THE PROBLEM:
Sift the material for lines containing "green", and return them.

EXERCISE MATERIALS:

· · · · · · ·

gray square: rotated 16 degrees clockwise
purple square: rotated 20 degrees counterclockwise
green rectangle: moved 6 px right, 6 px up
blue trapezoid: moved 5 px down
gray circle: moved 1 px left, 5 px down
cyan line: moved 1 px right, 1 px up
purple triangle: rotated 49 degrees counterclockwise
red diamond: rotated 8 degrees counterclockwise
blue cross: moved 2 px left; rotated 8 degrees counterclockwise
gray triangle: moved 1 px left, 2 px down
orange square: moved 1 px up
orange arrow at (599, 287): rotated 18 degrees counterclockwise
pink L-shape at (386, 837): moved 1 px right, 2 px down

· · · · · · ·

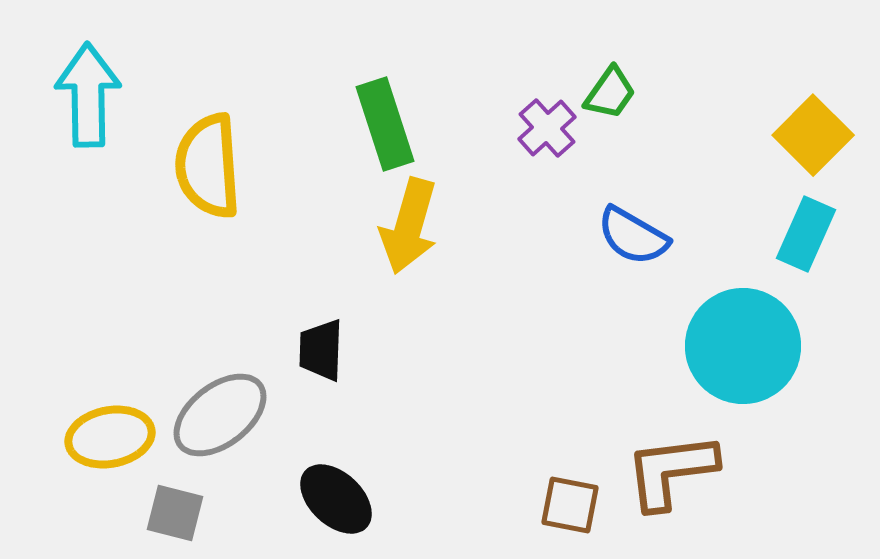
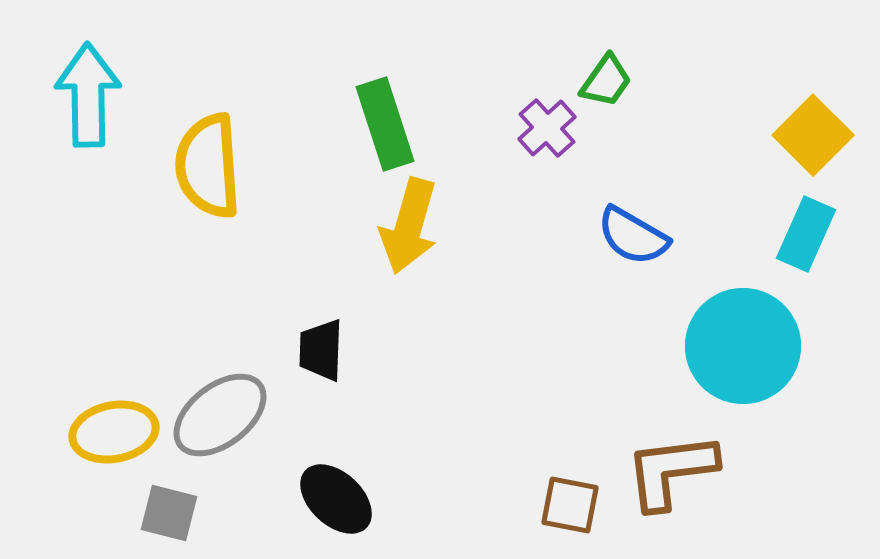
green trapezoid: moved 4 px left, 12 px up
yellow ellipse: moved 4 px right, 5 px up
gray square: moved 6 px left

· · · · · · ·

RESPONSE:
green rectangle: moved 6 px right, 6 px up
green trapezoid: moved 4 px left, 12 px up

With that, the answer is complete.